* _Your task_
Your answer should consist only of the lines below from the one with "BT3 pin TXD: A0 -> D4" through the one with "RADIO pin CE: D13 -> A2", copied exactly.
── Records for the exercise ──
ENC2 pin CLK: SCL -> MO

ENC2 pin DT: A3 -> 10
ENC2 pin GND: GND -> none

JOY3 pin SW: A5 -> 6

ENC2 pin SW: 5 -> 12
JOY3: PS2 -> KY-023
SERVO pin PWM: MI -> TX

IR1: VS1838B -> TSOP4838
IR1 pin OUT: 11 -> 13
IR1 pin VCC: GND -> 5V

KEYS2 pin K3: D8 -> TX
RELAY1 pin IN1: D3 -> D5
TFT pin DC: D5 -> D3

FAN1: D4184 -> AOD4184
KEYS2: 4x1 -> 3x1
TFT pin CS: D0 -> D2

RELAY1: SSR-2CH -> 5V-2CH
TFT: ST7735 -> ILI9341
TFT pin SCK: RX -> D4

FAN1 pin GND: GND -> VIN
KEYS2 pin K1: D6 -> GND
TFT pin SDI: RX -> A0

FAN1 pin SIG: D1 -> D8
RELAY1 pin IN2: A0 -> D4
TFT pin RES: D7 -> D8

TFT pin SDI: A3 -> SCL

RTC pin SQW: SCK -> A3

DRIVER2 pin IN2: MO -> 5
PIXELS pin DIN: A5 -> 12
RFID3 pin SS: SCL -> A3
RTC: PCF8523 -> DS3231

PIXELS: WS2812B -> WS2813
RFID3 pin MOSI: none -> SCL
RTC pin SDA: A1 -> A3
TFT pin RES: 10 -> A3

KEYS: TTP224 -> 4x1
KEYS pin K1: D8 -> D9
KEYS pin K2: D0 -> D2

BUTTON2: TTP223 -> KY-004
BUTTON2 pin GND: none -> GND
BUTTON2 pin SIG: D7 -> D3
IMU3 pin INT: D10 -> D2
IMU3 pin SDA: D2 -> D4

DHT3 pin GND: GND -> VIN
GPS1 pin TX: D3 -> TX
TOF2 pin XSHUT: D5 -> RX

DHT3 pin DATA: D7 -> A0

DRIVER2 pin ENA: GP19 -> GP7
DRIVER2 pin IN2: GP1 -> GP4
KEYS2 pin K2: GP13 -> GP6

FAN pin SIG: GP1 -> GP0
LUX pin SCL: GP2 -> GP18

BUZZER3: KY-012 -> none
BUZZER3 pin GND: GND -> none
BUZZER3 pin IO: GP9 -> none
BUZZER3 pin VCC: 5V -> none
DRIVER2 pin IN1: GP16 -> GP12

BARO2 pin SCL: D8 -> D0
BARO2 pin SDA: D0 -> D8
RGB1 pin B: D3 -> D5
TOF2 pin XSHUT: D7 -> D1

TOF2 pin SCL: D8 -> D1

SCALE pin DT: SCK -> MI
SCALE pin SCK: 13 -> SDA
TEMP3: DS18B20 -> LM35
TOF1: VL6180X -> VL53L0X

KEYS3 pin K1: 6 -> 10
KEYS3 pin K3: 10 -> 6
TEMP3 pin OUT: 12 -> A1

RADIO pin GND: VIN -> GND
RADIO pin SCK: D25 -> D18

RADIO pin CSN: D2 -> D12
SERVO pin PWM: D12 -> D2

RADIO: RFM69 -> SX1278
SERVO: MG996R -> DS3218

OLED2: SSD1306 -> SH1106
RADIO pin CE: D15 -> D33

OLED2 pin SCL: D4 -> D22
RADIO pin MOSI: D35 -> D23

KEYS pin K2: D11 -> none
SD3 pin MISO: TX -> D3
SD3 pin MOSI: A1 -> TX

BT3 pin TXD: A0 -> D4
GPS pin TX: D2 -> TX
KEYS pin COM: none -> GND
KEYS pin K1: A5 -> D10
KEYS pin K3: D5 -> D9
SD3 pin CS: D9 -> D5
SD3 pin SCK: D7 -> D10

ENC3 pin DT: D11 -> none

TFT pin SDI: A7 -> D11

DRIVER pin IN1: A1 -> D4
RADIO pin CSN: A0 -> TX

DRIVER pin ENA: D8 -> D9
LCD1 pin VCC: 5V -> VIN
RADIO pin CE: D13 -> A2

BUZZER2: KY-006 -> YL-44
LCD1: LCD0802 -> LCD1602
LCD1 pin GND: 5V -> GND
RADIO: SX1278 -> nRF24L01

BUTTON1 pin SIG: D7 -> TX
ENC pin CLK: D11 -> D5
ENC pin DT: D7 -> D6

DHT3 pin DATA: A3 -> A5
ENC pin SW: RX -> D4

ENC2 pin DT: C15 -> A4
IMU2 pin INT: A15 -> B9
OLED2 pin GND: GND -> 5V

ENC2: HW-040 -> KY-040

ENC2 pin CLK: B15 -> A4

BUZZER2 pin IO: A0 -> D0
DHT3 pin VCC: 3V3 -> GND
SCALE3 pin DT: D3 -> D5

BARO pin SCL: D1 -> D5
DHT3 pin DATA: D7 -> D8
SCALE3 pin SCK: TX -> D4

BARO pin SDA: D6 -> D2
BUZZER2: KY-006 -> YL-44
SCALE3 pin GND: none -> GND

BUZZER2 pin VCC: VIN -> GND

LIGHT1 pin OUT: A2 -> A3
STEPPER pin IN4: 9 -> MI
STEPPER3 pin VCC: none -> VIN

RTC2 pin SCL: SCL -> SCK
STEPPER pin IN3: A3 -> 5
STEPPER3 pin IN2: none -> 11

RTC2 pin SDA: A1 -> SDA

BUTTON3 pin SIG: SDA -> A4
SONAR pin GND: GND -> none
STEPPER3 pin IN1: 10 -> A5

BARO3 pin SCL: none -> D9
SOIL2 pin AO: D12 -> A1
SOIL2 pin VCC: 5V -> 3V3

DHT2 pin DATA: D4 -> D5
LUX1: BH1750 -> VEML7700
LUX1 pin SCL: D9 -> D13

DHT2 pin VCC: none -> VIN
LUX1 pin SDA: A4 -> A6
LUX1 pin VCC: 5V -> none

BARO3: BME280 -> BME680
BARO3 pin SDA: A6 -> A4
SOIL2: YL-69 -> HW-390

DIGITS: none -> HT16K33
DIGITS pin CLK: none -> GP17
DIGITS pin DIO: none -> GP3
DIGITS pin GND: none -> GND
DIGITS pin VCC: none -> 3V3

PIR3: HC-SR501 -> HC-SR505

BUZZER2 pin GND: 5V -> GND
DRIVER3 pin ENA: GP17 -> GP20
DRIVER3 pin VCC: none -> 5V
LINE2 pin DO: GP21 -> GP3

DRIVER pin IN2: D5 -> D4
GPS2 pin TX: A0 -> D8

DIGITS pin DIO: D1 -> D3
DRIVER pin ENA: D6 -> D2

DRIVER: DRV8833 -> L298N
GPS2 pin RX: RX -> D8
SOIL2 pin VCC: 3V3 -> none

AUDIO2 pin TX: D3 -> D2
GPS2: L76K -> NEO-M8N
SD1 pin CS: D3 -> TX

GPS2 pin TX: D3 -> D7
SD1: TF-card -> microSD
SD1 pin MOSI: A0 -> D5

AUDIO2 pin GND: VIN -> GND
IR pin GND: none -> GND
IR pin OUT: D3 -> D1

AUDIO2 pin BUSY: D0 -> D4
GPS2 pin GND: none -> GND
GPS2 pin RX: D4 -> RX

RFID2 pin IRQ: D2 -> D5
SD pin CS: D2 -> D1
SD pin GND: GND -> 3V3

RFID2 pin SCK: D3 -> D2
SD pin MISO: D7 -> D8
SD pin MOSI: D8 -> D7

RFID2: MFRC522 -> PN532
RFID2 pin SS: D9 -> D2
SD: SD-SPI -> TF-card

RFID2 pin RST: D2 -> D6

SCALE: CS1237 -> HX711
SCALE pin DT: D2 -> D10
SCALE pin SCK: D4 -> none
───
* _Your solution_
BT3 pin TXD: A0 -> D4
GPS pin TX: D2 -> TX
KEYS pin COM: none -> GND
KEYS pin K1: A5 -> D10
KEYS pin K3: D5 -> D9
SD3 pin CS: D9 -> D5
SD3 pin SCK: D7 -> D10

ENC3 pin DT: D11 -> none

TFT pin SDI: A7 -> D11

DRIVER pin IN1: A1 -> D4
RADIO pin CSN: A0 -> TX

DRIVER pin ENA: D8 -> D9
LCD1 pin VCC: 5V -> VIN
RADIO pin CE: D13 -> A2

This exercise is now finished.